### Data records
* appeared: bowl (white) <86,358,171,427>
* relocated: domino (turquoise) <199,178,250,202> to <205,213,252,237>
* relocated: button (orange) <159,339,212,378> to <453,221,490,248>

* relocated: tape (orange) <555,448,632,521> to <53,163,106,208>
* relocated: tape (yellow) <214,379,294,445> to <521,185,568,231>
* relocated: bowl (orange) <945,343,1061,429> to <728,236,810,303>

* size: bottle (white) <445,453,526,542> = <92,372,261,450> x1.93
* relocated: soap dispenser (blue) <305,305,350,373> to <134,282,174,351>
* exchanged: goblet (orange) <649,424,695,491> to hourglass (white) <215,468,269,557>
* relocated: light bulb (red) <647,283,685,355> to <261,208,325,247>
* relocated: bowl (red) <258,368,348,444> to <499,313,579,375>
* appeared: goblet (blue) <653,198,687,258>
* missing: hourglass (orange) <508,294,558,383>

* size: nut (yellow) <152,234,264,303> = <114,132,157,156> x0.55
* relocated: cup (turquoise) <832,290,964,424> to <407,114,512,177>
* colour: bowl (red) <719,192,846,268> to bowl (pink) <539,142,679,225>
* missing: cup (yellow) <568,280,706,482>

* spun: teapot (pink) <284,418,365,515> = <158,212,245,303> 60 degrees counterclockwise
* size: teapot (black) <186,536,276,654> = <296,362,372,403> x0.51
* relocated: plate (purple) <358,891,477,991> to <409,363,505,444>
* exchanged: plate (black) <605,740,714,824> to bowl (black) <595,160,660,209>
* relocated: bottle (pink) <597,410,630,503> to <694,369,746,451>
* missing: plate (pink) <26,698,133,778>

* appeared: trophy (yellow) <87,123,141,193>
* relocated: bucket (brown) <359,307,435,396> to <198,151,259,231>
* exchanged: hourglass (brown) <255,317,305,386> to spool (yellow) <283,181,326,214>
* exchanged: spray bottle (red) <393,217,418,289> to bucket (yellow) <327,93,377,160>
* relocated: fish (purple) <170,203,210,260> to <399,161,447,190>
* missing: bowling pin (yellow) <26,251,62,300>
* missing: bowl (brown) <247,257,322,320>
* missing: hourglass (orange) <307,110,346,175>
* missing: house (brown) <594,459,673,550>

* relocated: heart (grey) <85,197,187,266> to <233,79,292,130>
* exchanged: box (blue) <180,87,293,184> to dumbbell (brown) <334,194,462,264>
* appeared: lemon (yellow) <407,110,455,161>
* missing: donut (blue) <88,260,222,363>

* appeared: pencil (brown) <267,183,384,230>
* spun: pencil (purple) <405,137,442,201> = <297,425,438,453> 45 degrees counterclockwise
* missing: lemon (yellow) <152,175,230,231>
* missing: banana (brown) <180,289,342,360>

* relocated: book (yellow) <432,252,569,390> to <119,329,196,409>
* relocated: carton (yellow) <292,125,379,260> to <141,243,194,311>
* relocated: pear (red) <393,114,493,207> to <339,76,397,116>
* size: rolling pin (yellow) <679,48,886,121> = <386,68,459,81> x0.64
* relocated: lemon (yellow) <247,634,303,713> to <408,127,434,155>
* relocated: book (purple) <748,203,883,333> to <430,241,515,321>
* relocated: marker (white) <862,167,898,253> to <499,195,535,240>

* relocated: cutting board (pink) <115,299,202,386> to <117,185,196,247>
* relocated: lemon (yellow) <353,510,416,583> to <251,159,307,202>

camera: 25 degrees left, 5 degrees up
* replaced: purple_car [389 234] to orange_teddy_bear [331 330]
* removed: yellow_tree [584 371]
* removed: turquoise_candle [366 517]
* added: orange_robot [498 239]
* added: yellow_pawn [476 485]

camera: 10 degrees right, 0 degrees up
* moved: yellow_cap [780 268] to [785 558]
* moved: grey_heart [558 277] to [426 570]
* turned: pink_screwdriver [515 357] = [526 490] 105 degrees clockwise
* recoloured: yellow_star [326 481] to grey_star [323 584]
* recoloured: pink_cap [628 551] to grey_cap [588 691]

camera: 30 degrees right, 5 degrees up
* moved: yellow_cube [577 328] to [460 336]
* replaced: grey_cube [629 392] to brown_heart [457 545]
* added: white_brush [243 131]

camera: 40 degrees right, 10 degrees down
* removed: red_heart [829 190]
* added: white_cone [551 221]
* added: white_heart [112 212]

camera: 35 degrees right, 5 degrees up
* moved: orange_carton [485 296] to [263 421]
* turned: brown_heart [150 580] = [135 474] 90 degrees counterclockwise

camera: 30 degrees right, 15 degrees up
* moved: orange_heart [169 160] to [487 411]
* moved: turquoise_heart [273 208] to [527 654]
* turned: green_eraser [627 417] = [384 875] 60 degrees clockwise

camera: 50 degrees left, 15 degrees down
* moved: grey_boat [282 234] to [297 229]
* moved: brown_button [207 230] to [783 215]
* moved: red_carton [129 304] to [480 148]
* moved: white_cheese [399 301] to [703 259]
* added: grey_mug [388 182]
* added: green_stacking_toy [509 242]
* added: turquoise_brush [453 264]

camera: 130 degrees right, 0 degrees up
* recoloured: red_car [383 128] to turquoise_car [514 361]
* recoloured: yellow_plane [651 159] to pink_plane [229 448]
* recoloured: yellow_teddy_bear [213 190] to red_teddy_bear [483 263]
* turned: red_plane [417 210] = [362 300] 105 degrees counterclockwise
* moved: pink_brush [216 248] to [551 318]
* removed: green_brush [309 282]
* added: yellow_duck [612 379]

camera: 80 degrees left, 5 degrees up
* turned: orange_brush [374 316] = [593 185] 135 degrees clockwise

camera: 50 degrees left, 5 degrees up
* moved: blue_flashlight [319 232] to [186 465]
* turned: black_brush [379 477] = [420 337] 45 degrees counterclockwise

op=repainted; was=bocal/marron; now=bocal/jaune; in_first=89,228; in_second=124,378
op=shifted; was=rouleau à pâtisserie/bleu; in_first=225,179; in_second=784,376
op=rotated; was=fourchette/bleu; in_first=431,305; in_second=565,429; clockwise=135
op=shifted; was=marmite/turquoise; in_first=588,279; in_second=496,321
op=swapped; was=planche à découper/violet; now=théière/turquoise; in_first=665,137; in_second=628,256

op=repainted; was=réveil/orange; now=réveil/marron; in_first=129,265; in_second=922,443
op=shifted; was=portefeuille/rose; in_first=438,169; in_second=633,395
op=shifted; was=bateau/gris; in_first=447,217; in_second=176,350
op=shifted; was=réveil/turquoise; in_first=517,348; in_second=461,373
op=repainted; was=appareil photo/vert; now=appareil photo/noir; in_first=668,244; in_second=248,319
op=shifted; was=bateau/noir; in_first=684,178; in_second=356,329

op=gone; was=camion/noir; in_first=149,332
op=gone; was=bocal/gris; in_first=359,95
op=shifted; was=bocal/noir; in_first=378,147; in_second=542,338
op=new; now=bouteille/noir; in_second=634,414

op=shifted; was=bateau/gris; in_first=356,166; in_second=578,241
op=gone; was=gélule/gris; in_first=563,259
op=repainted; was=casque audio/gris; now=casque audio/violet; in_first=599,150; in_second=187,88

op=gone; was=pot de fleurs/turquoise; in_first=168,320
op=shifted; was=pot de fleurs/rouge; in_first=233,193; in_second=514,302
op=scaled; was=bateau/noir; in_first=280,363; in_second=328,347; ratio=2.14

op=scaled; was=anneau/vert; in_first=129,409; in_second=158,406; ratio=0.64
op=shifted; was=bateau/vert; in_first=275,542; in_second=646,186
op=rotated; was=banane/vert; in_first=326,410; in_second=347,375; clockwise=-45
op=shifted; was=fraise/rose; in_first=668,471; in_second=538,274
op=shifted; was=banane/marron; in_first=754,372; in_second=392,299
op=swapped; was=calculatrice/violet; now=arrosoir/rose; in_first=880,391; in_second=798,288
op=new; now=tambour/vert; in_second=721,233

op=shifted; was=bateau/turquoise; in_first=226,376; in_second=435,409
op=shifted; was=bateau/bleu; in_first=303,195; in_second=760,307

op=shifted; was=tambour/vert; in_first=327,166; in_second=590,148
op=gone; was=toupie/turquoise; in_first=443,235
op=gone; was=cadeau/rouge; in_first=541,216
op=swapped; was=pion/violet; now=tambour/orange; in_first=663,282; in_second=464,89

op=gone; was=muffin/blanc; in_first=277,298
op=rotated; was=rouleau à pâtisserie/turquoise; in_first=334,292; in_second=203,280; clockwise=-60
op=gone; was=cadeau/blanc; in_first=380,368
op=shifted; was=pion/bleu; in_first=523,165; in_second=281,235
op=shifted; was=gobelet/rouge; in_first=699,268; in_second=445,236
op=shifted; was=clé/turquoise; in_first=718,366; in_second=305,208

### Assignment
If a line comes after the one that contains "<199,178,250,202> to <205,213,252,237>", leave it out; return every line of the entries up to that point exactly, starting with the first, with that line included.

### Solution to this problem
* appeared: bowl (white) <86,358,171,427>
* relocated: domino (turquoise) <199,178,250,202> to <205,213,252,237>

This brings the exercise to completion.